[[ Dataset excerpts open ]]

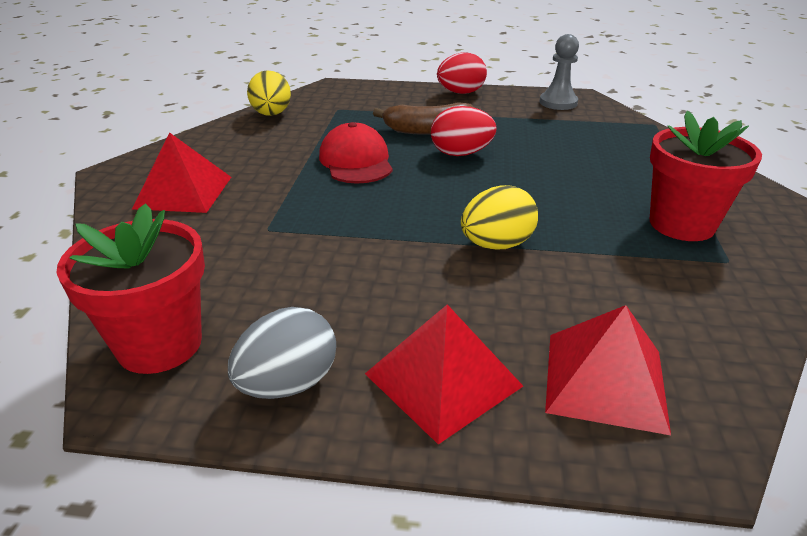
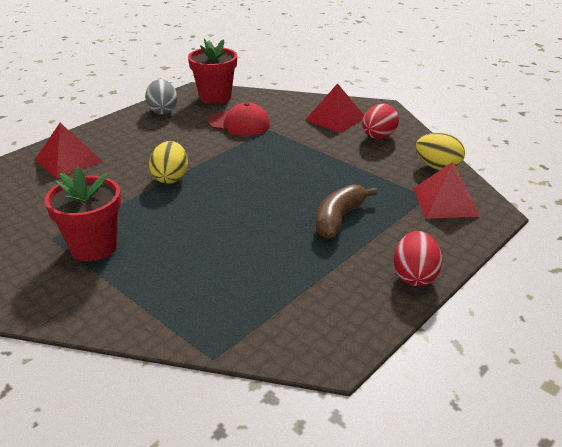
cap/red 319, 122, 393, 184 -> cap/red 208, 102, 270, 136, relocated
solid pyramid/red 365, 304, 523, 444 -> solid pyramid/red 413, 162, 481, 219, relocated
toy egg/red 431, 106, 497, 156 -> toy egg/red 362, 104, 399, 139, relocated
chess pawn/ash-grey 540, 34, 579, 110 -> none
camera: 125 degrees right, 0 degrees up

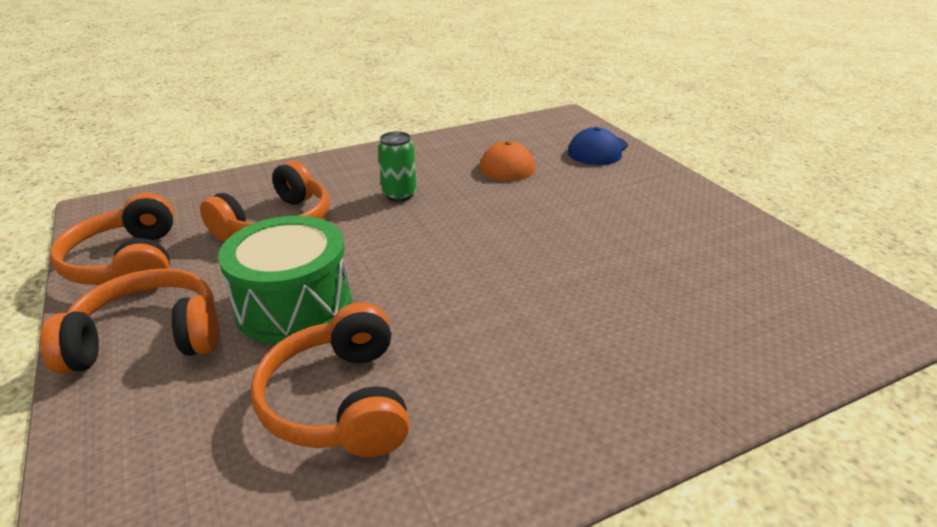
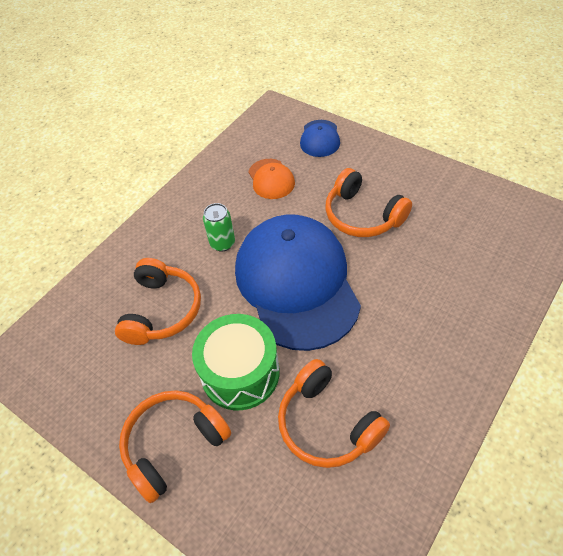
headset/bright orange 50, 193, 174, 292 -> headset/bright orange 325, 168, 412, 237, relocated
none -> cap/royal blue 235, 214, 361, 351
camera: 25 degrees left, 20 degrees up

[[ Dataset excerpts closed ]]

→ **Task objective**
From the records above, return each line that has the string "none".

→ **Response**
chess pawn/ash-grey 540, 34, 579, 110 -> none
none -> cap/royal blue 235, 214, 361, 351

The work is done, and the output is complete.